#### [Description of the task]
Filter the listing and keep only the lines with the word "plus".

----- Material shown

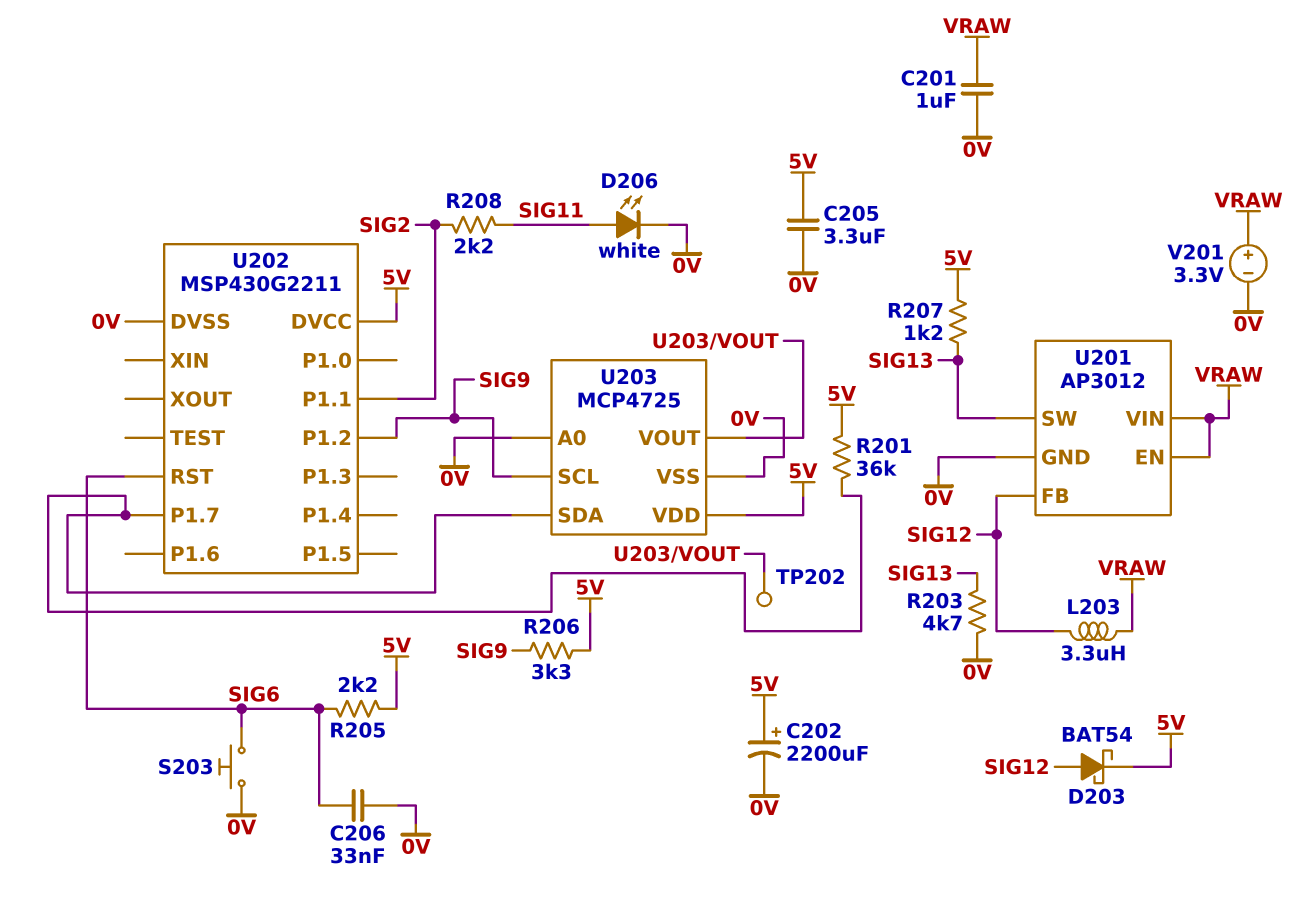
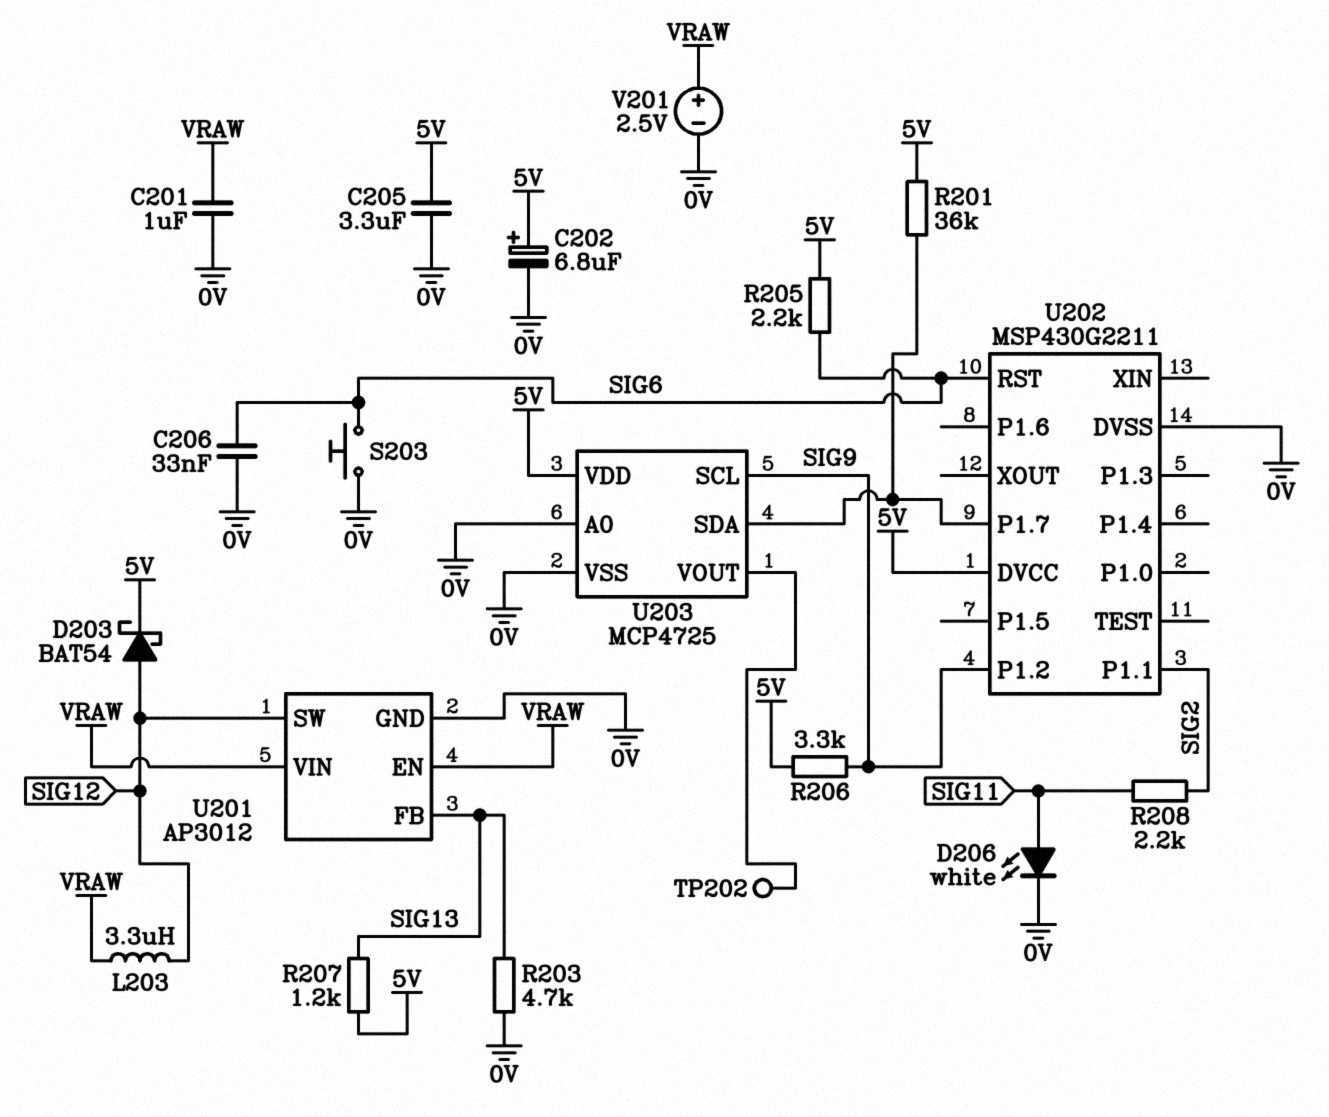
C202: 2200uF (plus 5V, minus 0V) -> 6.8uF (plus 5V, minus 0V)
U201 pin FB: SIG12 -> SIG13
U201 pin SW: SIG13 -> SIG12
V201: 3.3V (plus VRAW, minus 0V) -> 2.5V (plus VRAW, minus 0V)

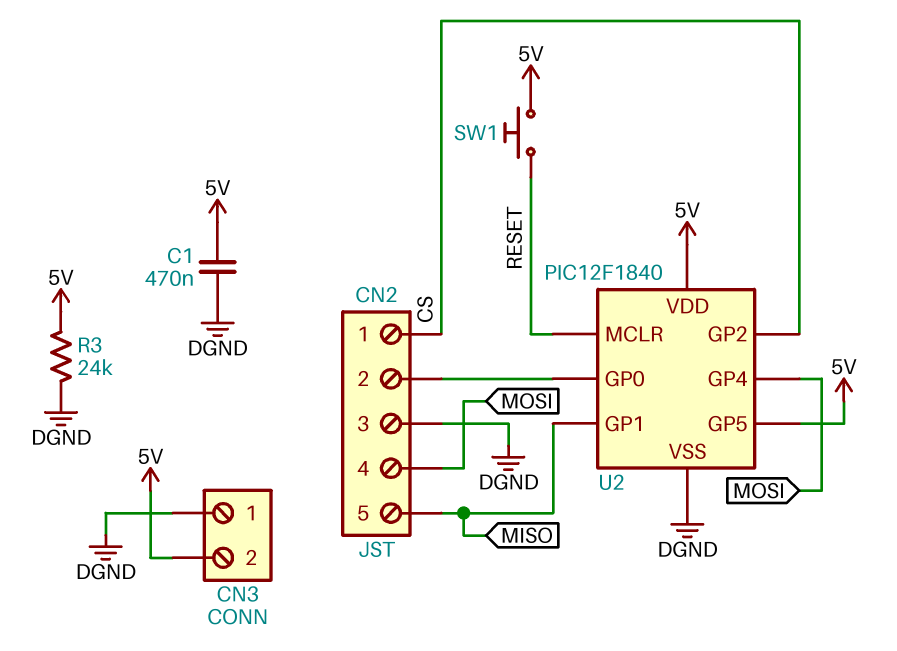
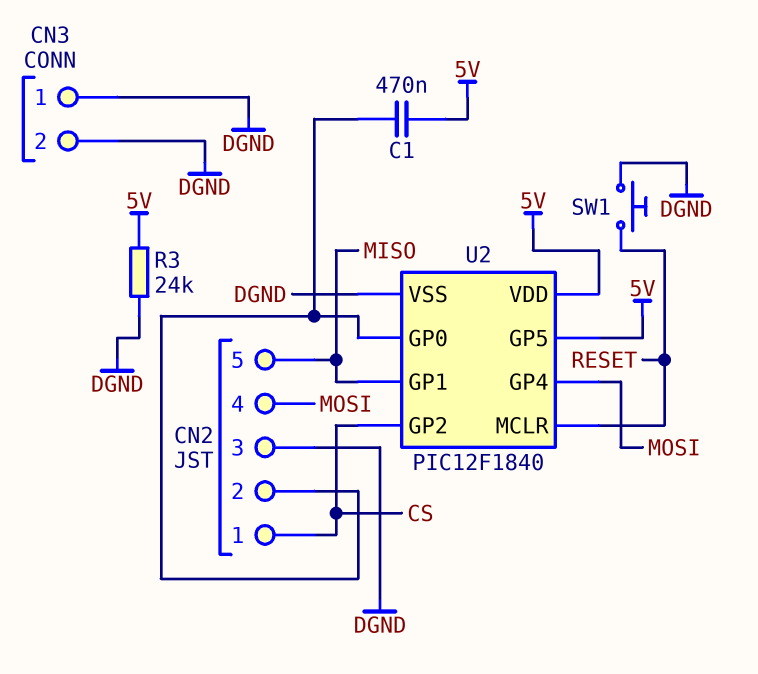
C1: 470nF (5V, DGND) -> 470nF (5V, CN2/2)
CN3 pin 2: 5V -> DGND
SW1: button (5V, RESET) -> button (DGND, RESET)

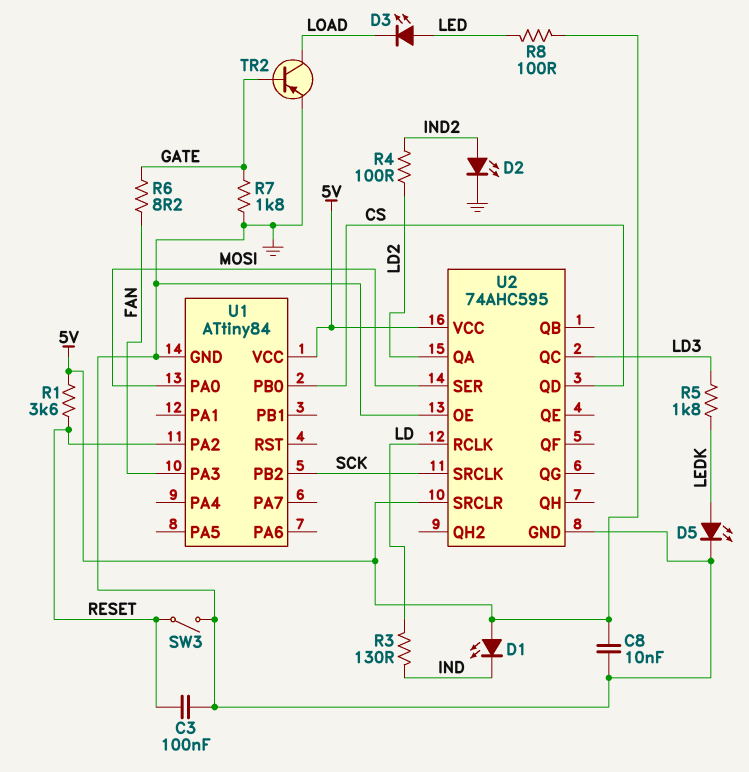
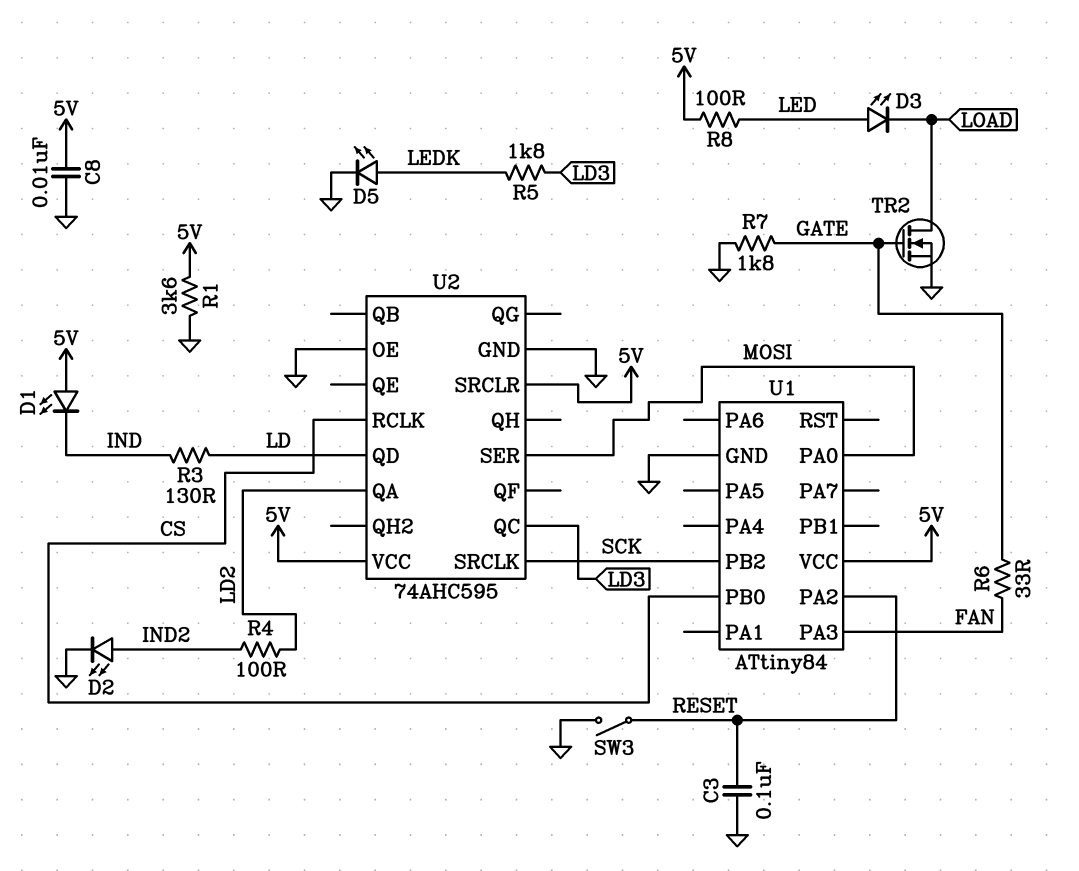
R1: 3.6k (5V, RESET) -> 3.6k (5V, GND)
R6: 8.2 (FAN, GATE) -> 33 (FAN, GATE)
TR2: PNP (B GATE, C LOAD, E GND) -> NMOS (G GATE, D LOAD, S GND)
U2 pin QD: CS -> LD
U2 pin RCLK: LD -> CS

----------

#### [Solution for this exercise]
C202: 2200uF (plus 5V, minus 0V) -> 6.8uF (plus 5V, minus 0V)
V201: 3.3V (plus VRAW, minus 0V) -> 2.5V (plus VRAW, minus 0V)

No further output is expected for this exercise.